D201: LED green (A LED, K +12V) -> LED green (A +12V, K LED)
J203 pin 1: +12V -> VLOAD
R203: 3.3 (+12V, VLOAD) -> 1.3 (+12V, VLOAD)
==
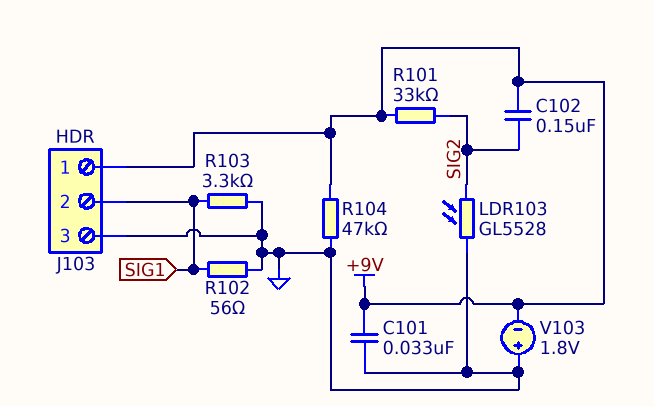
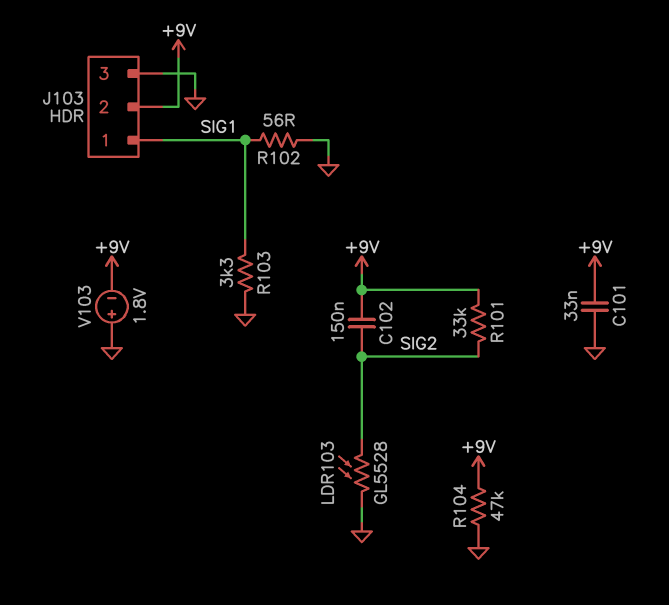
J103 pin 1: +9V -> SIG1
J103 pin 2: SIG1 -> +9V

| Exercise requirements |
Every line above that holds the string "VLOAD" should be returned.

| Exercise response |
J203 pin 1: +12V -> VLOAD
R203: 3.3 (+12V, VLOAD) -> 1.3 (+12V, VLOAD)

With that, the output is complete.